* Exercise brief *
Leave out the pictures and copy the remaining records exactly.

* Data for analysis *
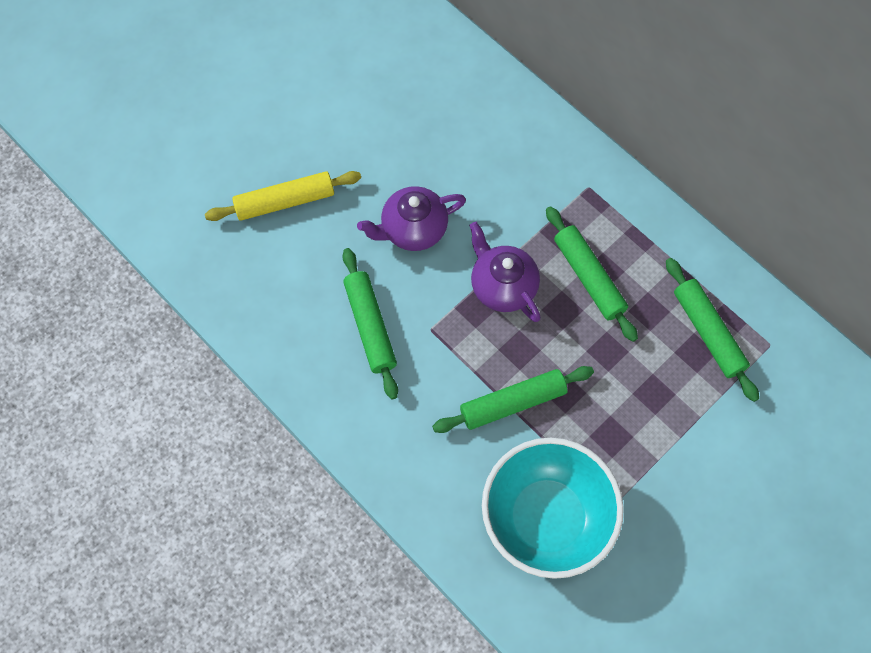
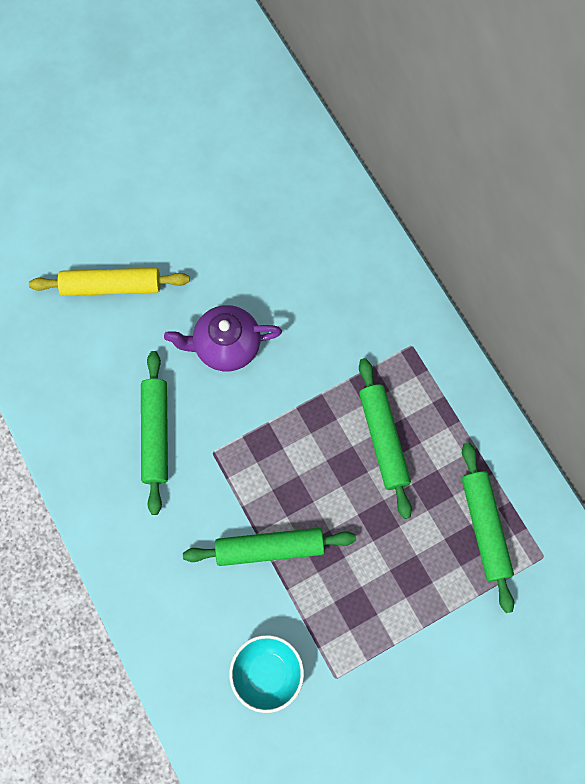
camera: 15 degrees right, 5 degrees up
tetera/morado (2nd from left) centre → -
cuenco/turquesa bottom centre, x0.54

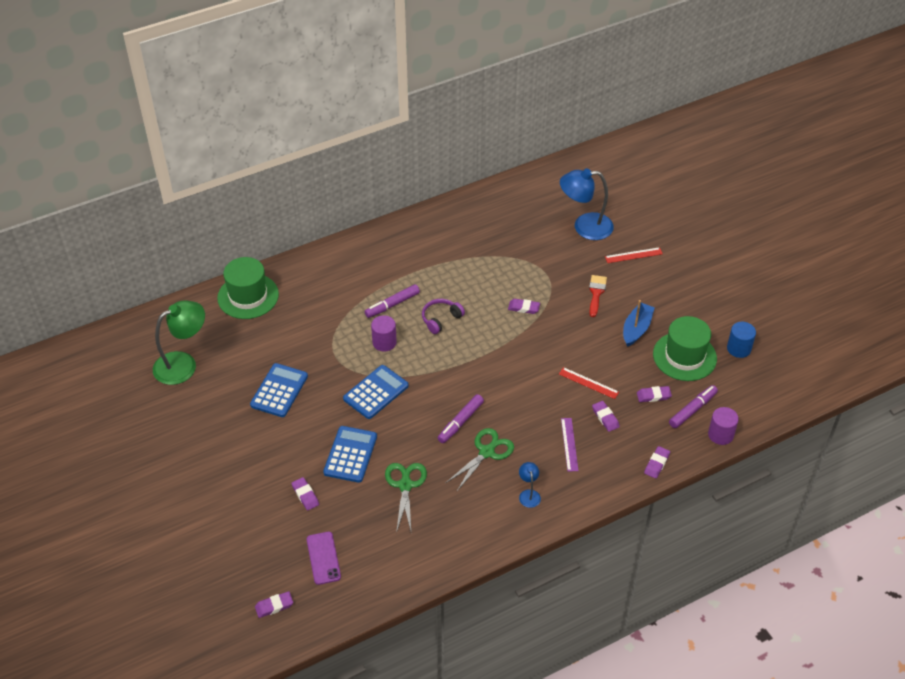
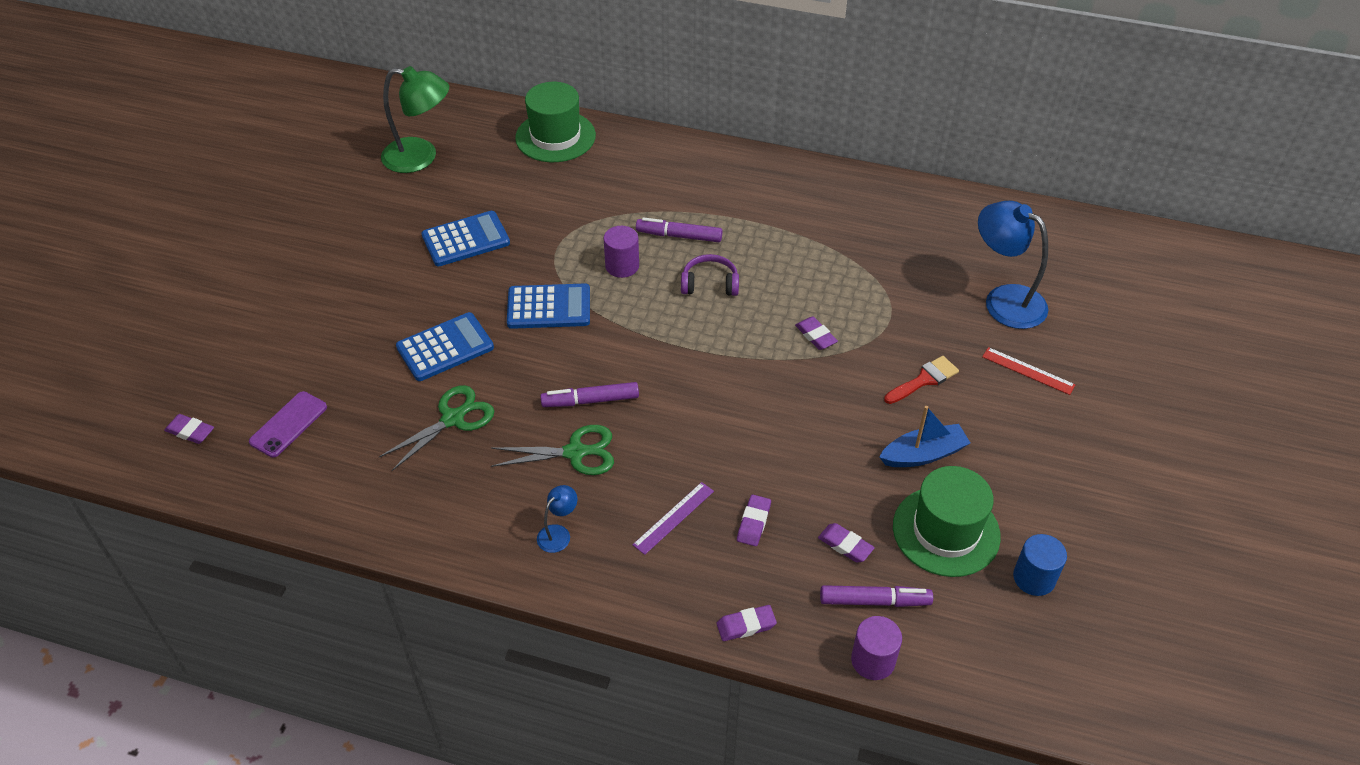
camera: 45 degrees right, 0 degrees up
goma de borrar/morado (2nd from left) bottom centre → -
regla/rojo (1st from left) centre → -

* Result for this task *
camera: 15 degrees right, 5 degrees up
tetera/morado (2nd from left) centre → -
cuenco/turquesa bottom centre, x0.54

camera: 45 degrees right, 0 degrees up
goma de borrar/morado (2nd from left) bottom centre → -
regla/rojo (1st from left) centre → -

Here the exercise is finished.